[Scene comparison data]
────────────────────────────────────────
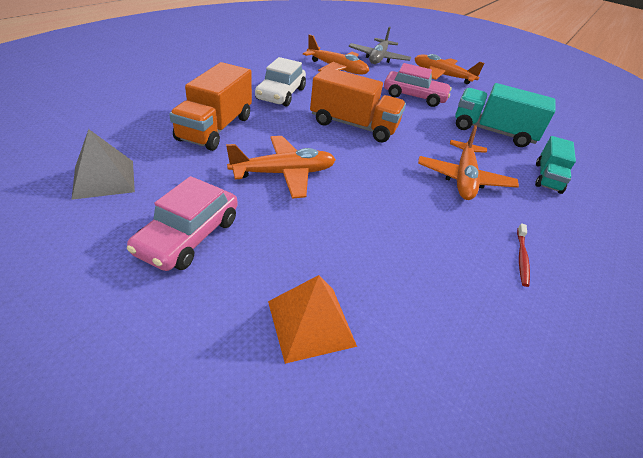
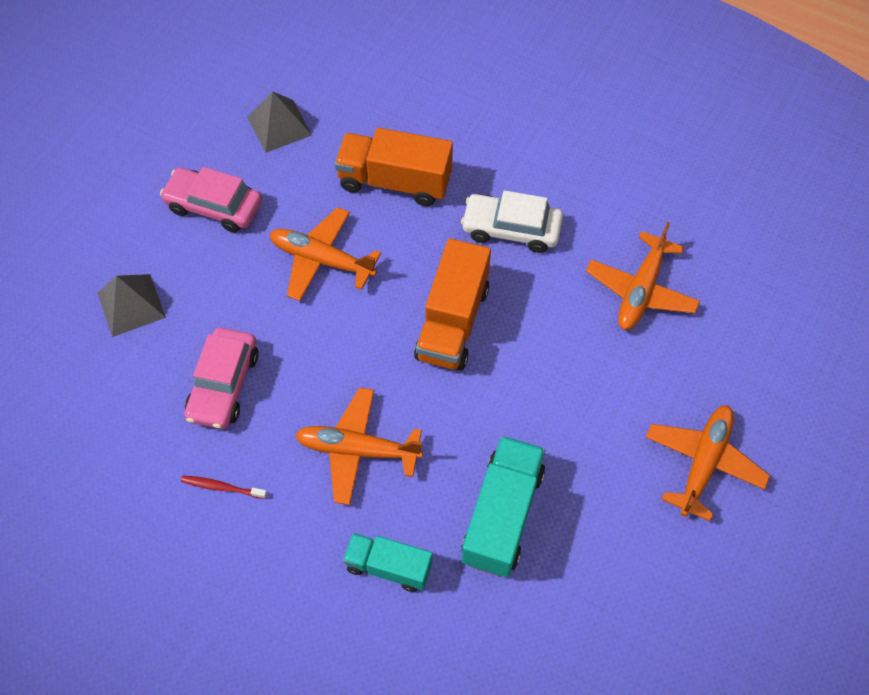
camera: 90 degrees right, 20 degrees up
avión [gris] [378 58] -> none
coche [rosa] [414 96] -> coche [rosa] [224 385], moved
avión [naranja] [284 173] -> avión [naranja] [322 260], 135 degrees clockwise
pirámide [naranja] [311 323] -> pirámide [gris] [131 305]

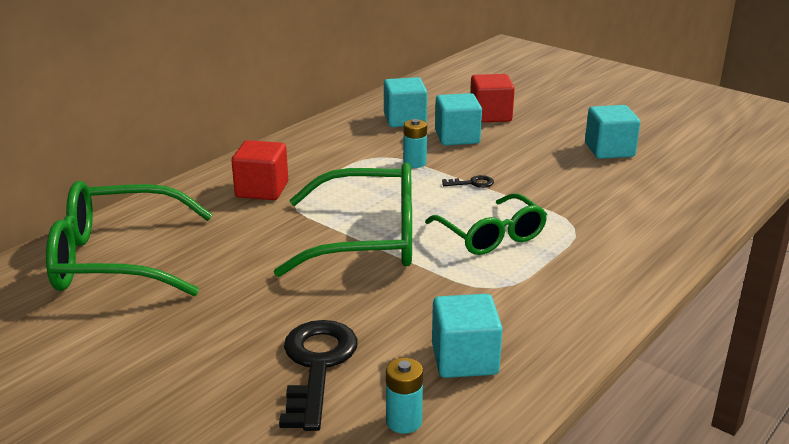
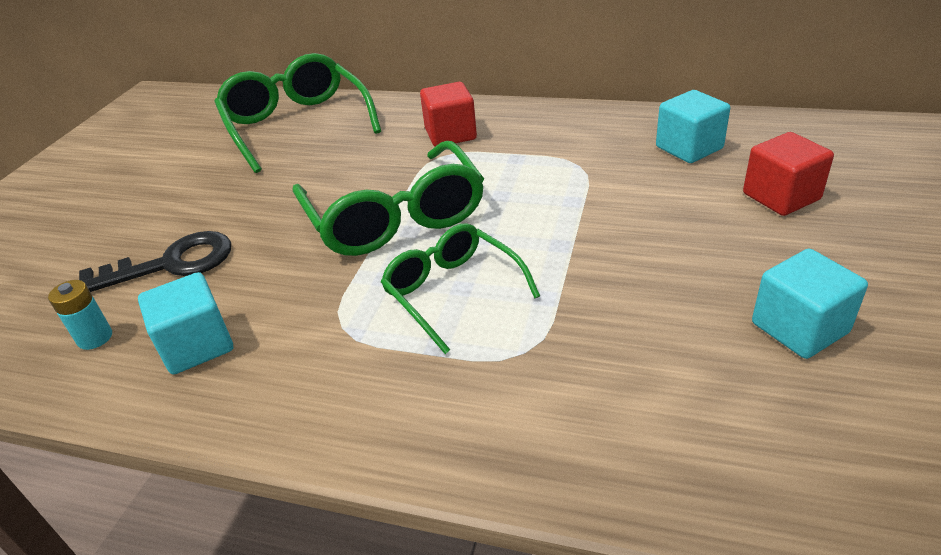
camera: 70 degrees right, 10 degrees up
cubo [turquesa] [457 137] -> none
pila [turquesa] [414 163] -> none
llave [negro] [472 183] -> none
gafas [verde] [491 236] -> gafas [verde] [452 292], 105 degrees clockwise

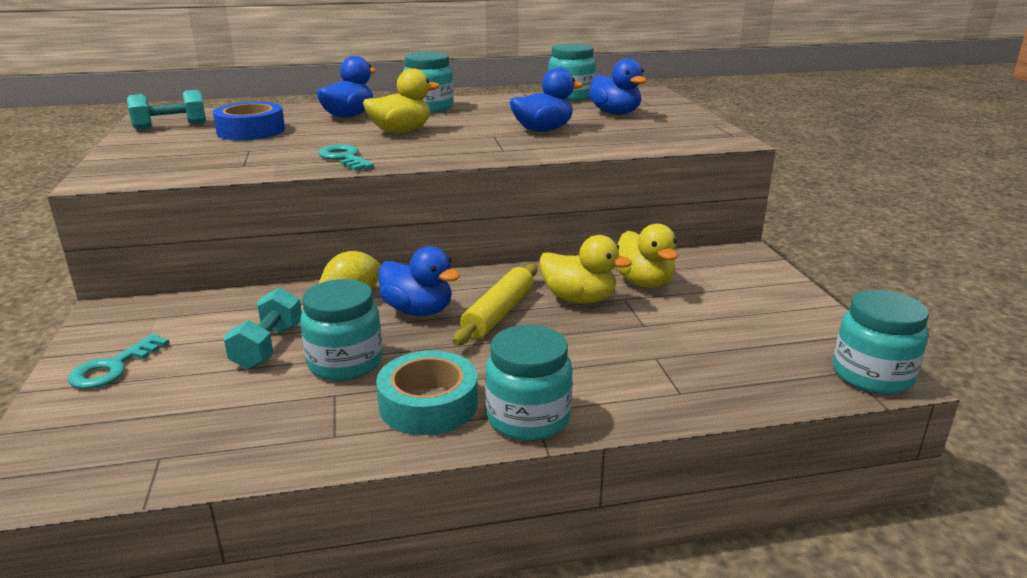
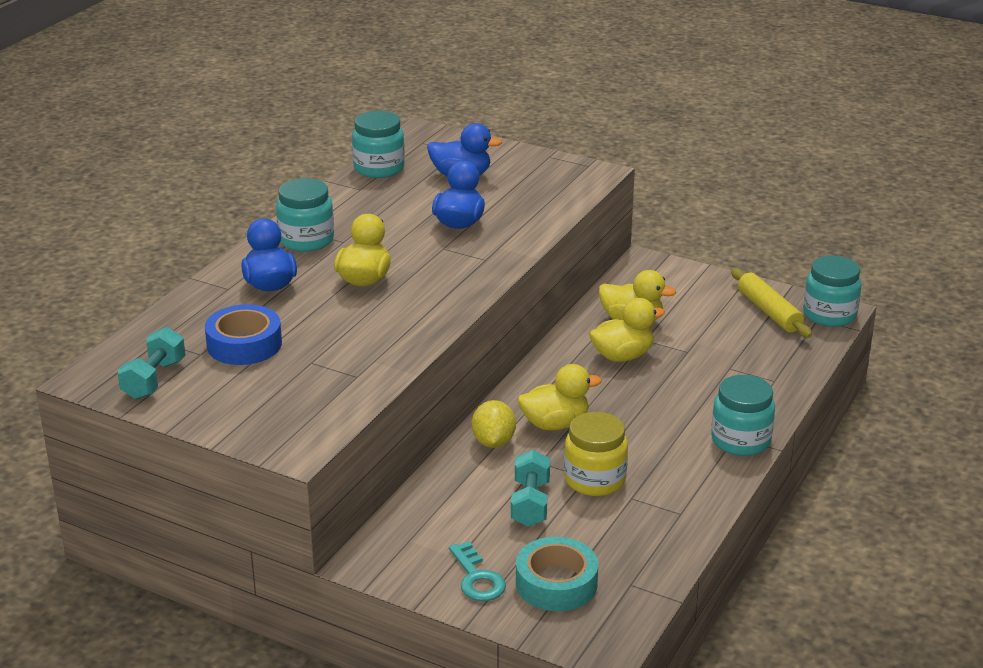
camera: 50 degrees left, 5 degrees up
llave [turquesa] [344 158] -> none
pato [azul] [418 311] -> pato [amarillo] [555 424]
rodillo [amarillo] [499 313] -> rodillo [amarillo] [769 311], moved
tarro [turquesa] [345 363] -> tarro [amarillo] [595 480]
mancuerna [turquesa] [268 347] -> mancuerna [turquesa] [530 503], 45 degrees clockwise
cinta adhesiva [turquesa] [428 404] -> cinta adhesiva [turquesa] [556 583], moved

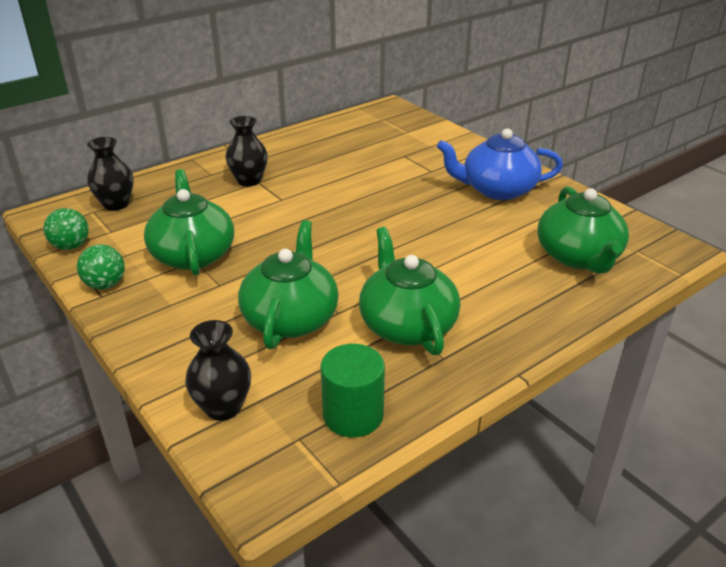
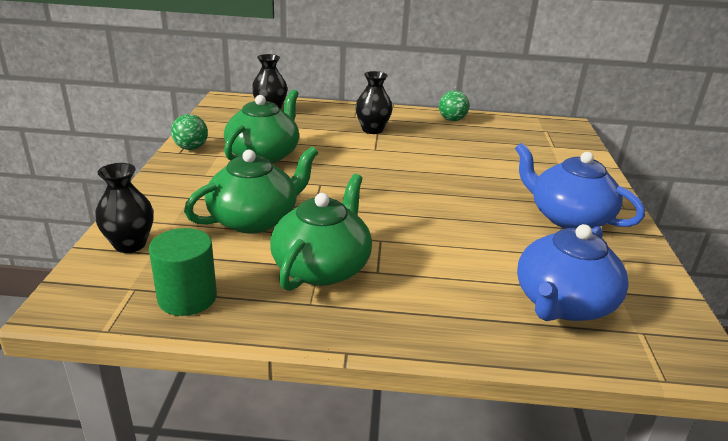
camera: 40 degrees right, 5 degrees down
tetera [verde] [578 257] -> tetera [azul] [563 303]
pelota [verde] [71 246] -> pelota [verde] [452 120], moved

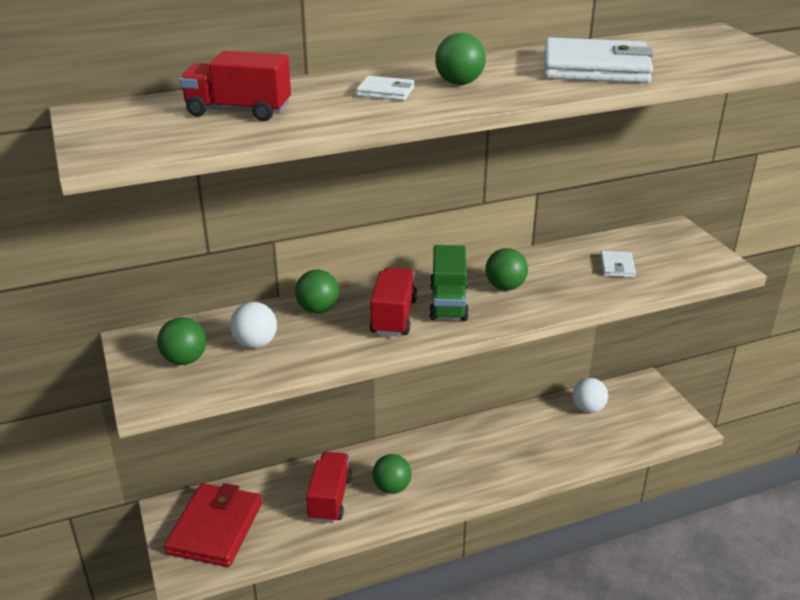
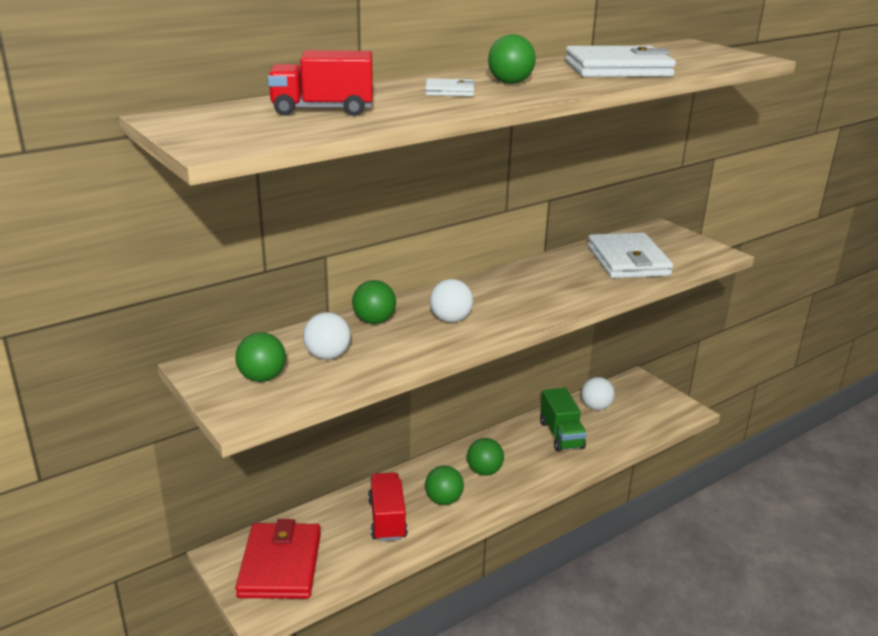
camera: 15 degrees left, 5 degrees down
camión [verde] [448 302] -> camión [verde] [561 435], moved
pelota [verde] [505 287] -> pelota [verde] [484 471], moved
cartera [blanco] [617 266] -> cartera [blanco] [628 261], x2.17
camión [rojo] [393 317] -> pelota [blanco] [450 319]

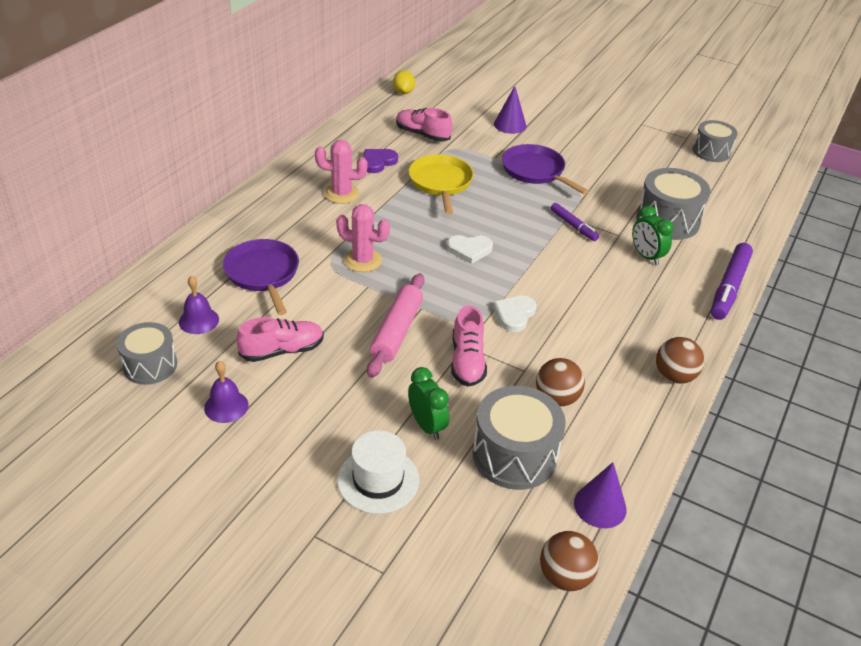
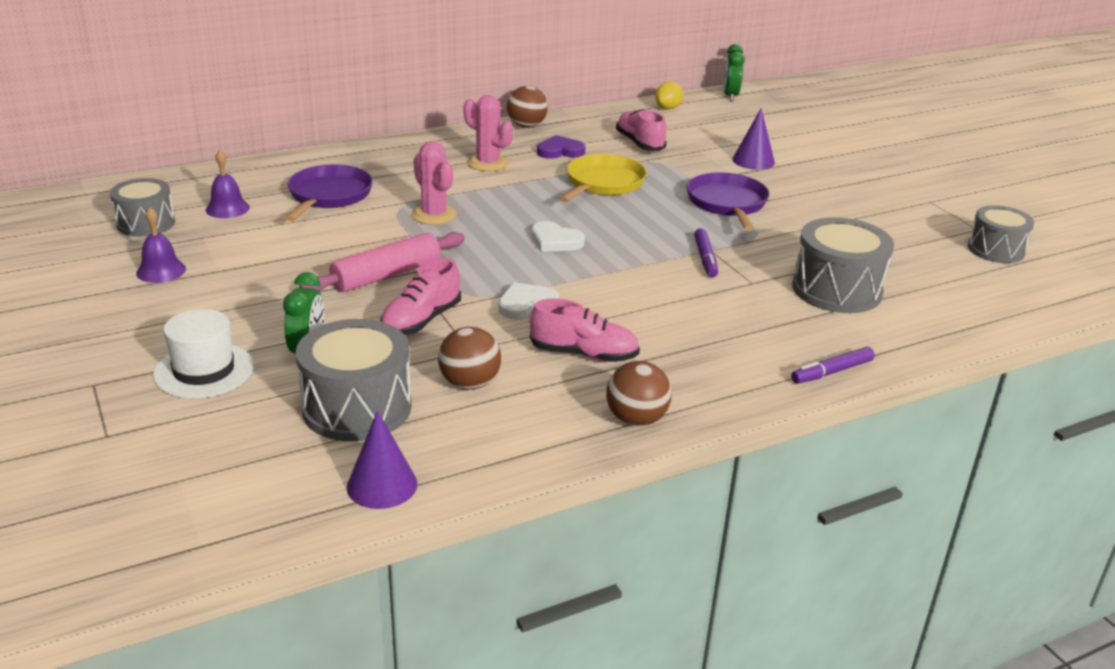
camera: 35 degrees right, 10 degrees down
despertador [verde] [646 256] -> despertador [verde] [730 96], moved
rotulador [morado] [729 287] -> rotulador [morado] [831 372], x0.58
zapato [rosa] [282 350] -> zapato [rosa] [584 354], moved
pelota [marrón] [565 576] -> pelota [marrón] [526 126], moved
────────────────────────────────────────
▸ WHAT THIS TASK INVOLVES:
The entries above need to be transcribed exactly, with the images left out.

▸ RESPONSE:
camera: 90 degrees right, 20 degrees up
avión [gris] [378 58] -> none
coche [rosa] [414 96] -> coche [rosa] [224 385], moved
avión [naranja] [284 173] -> avión [naranja] [322 260], 135 degrees clockwise
pirámide [naranja] [311 323] -> pirámide [gris] [131 305]

camera: 70 degrees right, 10 degrees up
cubo [turquesa] [457 137] -> none
pila [turquesa] [414 163] -> none
llave [negro] [472 183] -> none
gafas [verde] [491 236] -> gafas [verde] [452 292], 105 degrees clockwise

camera: 50 degrees left, 5 degrees up
llave [turquesa] [344 158] -> none
pato [azul] [418 311] -> pato [amarillo] [555 424]
rodillo [amarillo] [499 313] -> rodillo [amarillo] [769 311], moved
tarro [turquesa] [345 363] -> tarro [amarillo] [595 480]
mancuerna [turquesa] [268 347] -> mancuerna [turquesa] [530 503], 45 degrees clockwise
cinta adhesiva [turquesa] [428 404] -> cinta adhesiva [turquesa] [556 583], moved

camera: 40 degrees right, 5 degrees down
tetera [verde] [578 257] -> tetera [azul] [563 303]
pelota [verde] [71 246] -> pelota [verde] [452 120], moved

camera: 15 degrees left, 5 degrees down
camión [verde] [448 302] -> camión [verde] [561 435], moved
pelota [verde] [505 287] -> pelota [verde] [484 471], moved
cartera [blanco] [617 266] -> cartera [blanco] [628 261], x2.17
camión [rojo] [393 317] -> pelota [blanco] [450 319]

camera: 35 degrees right, 10 degrees down
despertador [verde] [646 256] -> despertador [verde] [730 96], moved
rotulador [morado] [729 287] -> rotulador [morado] [831 372], x0.58
zapato [rosa] [282 350] -> zapato [rosa] [584 354], moved
pelota [marrón] [565 576] -> pelota [marrón] [526 126], moved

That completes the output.